Version comparison data:
Segment Open

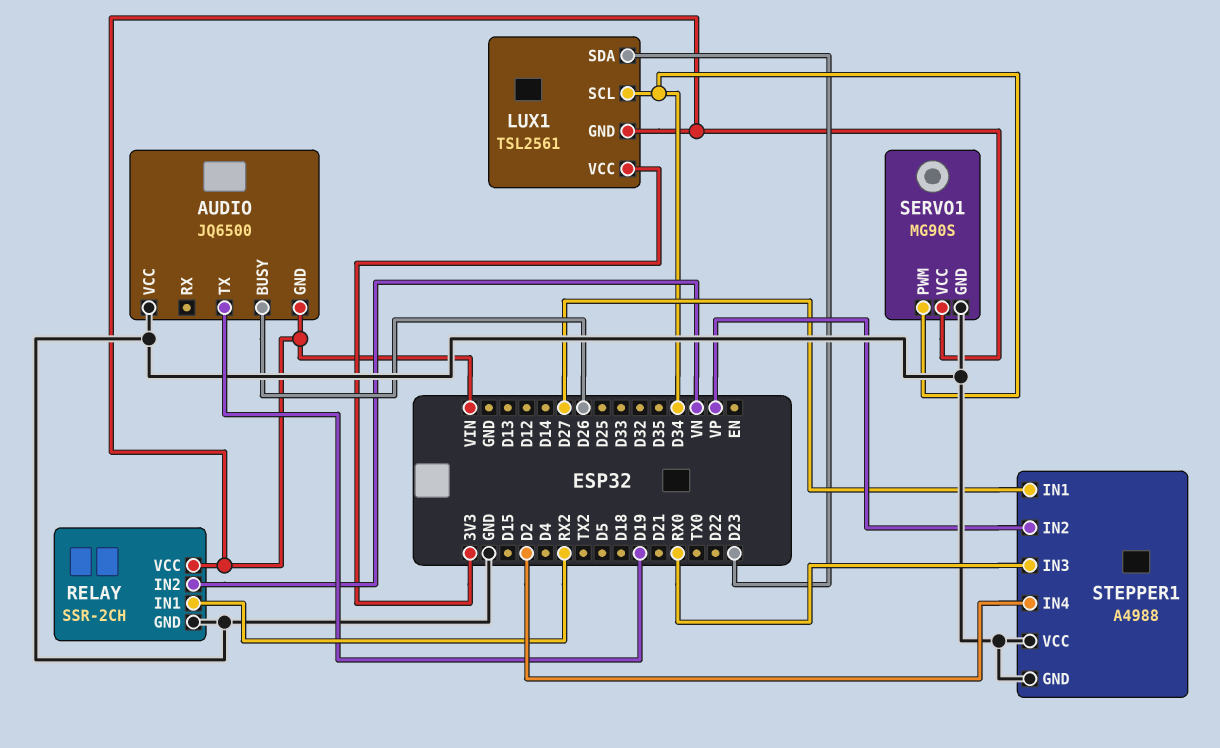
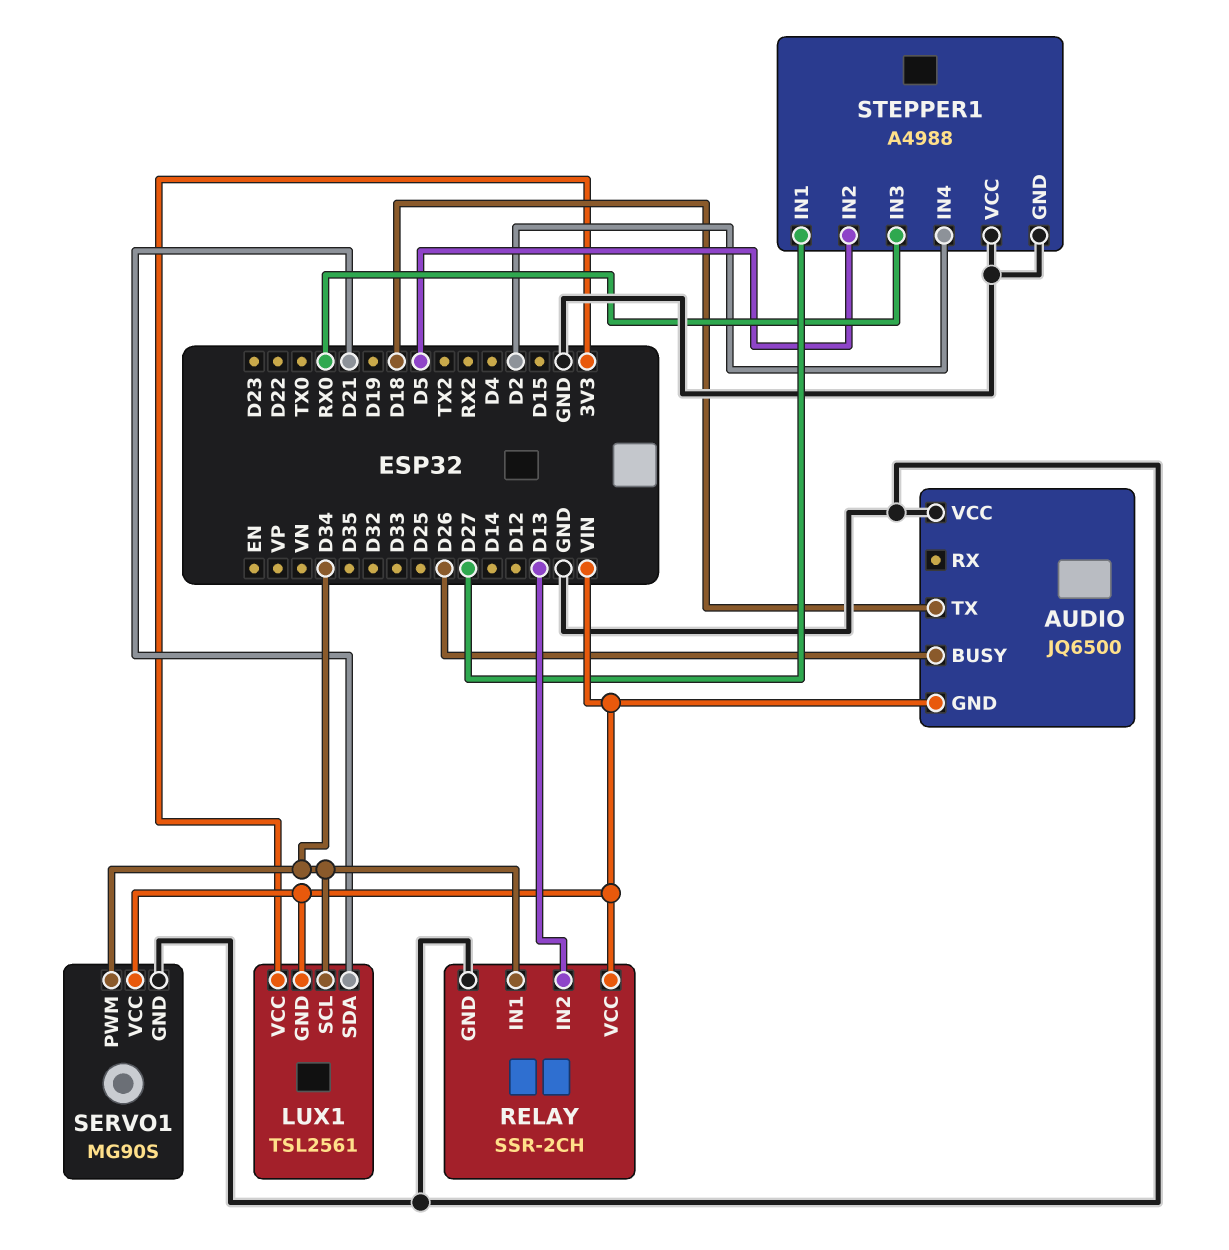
AUDIO pin TX: D19 -> D18
LUX1 pin SDA: D23 -> D21
RELAY pin IN1: RX2 -> D34
RELAY pin IN2: VN -> D13
STEPPER1 pin IN2: VP -> D5

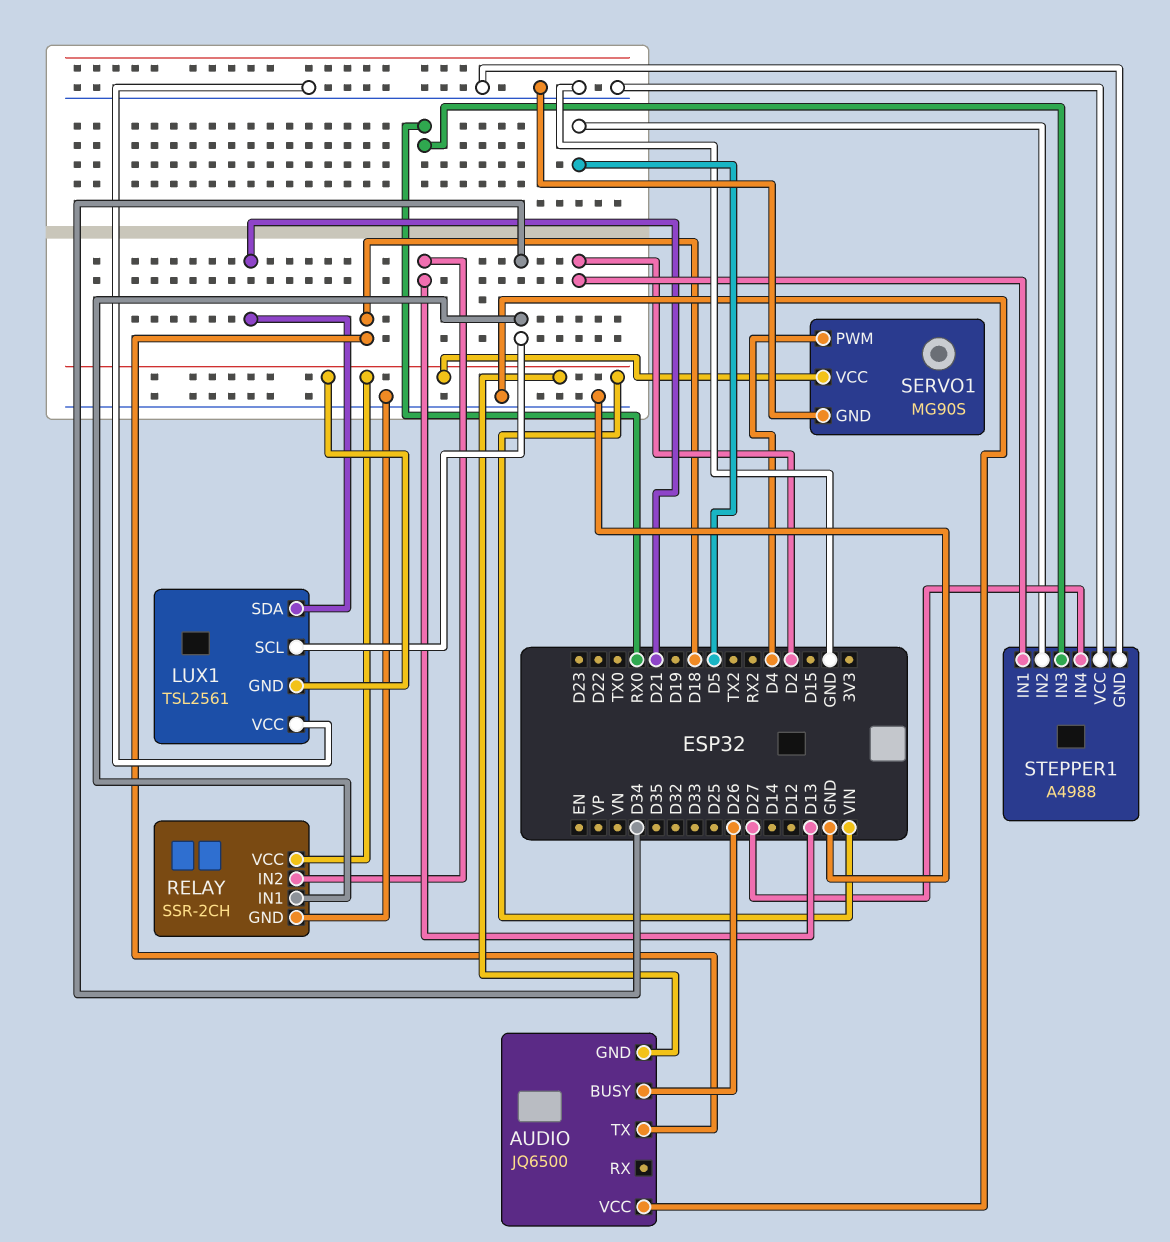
LUX1 pin VCC: 3V3 -> GND
SERVO1 pin PWM: D34 -> D4
STEPPER1 pin IN1: D27 -> D2
STEPPER1 pin IN4: D2 -> D27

Segment Closed

> [PROBLEM TO WORK ON]:
A faithful copy of every record is needed here. Leave the images out of it.

> [THE ANSWER]:
AUDIO pin TX: D19 -> D18
LUX1 pin SDA: D23 -> D21
RELAY pin IN1: RX2 -> D34
RELAY pin IN2: VN -> D13
STEPPER1 pin IN2: VP -> D5

LUX1 pin VCC: 3V3 -> GND
SERVO1 pin PWM: D34 -> D4
STEPPER1 pin IN1: D27 -> D2
STEPPER1 pin IN4: D2 -> D27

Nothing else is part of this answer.